◆ **Task instructions**
Replace "Runners-up" with "Second place" in the listing lines, starting with the line with "Chart (1997–1998) (102, 34)" and going on through the end of the listing, and leave everything else unchanged. Write out only those lines, and leave the pictures out.

# START OF Dataset entries

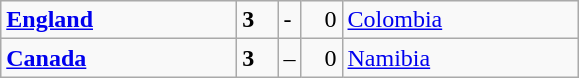
- (290, 20)
Namibia (460, 58)
– (290, 58)
Colombia (460, 20)
England (119, 20)
Canada (119, 58)
Identify which cell holds the provided text, then report its (X, Y) central coordinate. 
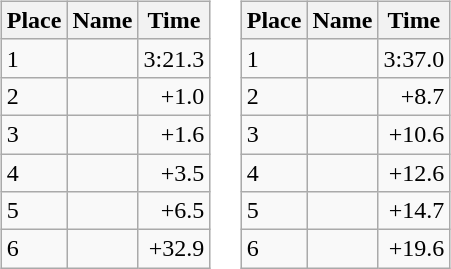
+6.5 (174, 211)
+1.0 (174, 96)
+32.9 (174, 249)
+1.6 (174, 134)
+3.5 (174, 173)
+8.7 (414, 96)
+14.7 (414, 211)
+12.6 (414, 173)
3:21.3 (174, 58)
+19.6 (414, 249)
3:37.0 (414, 58)
+10.6 (414, 134)
Search for the cell housing the specified text and yield its (x, y) center coordinate. 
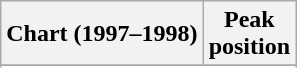
Chart (1997–1998) (102, 34)
Peakposition (249, 34)
Capture the cell that displays the provided text and extract its [x, y] central coordinate. 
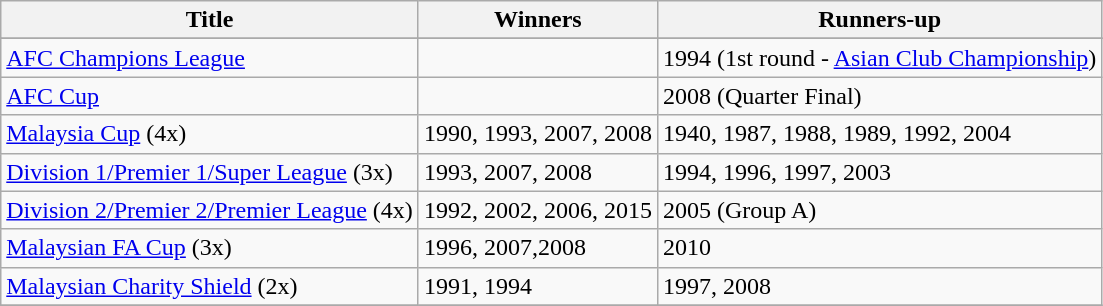
1993, 2007, 2008 [538, 172]
1996, 2007,2008 [538, 248]
Winners [538, 20]
Malaysian Charity Shield (2x) [210, 286]
1991, 1994 [538, 286]
1992, 2002, 2006, 2015 [538, 210]
Runners-up [879, 20]
Division 2/Premier 2/Premier League (4x) [210, 210]
2008 (Quarter Final) [879, 96]
AFC Cup [210, 96]
1994, 1996, 1997, 2003 [879, 172]
1990, 1993, 2007, 2008 [538, 134]
AFC Champions League [210, 58]
Title [210, 20]
Division 1/Premier 1/Super League (3x) [210, 172]
2010 [879, 248]
2005 (Group A) [879, 210]
1940, 1987, 1988, 1989, 1992, 2004 [879, 134]
Malaysian FA Cup (3x) [210, 248]
1997, 2008 [879, 286]
Malaysia Cup (4x) [210, 134]
1994 (1st round - Asian Club Championship) [879, 58]
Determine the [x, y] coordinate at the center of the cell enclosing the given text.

# END OF Dataset entries

◆ **Exercise output**
Chart (1997–1998) (102, 34)
Peakposition (249, 34)
Capture the cell that displays the provided text and extract its [x, y] central coordinate. 
1993, 2007, 2008 [538, 172]
1996, 2007,2008 [538, 248]
Winners [538, 20]
Malaysian Charity Shield (2x) [210, 286]
1991, 1994 [538, 286]
1992, 2002, 2006, 2015 [538, 210]
Second place [879, 20]
Division 2/Premier 2/Premier League (4x) [210, 210]
2008 (Quarter Final) [879, 96]
AFC Cup [210, 96]
1994, 1996, 1997, 2003 [879, 172]
1990, 1993, 2007, 2008 [538, 134]
AFC Champions League [210, 58]
Title [210, 20]
Division 1/Premier 1/Super League (3x) [210, 172]
2010 [879, 248]
2005 (Group A) [879, 210]
1940, 1987, 1988, 1989, 1992, 2004 [879, 134]
Malaysian FA Cup (3x) [210, 248]
1997, 2008 [879, 286]
Malaysia Cup (4x) [210, 134]
1994 (1st round - Asian Club Championship) [879, 58]
Determine the [x, y] coordinate at the center of the cell enclosing the given text.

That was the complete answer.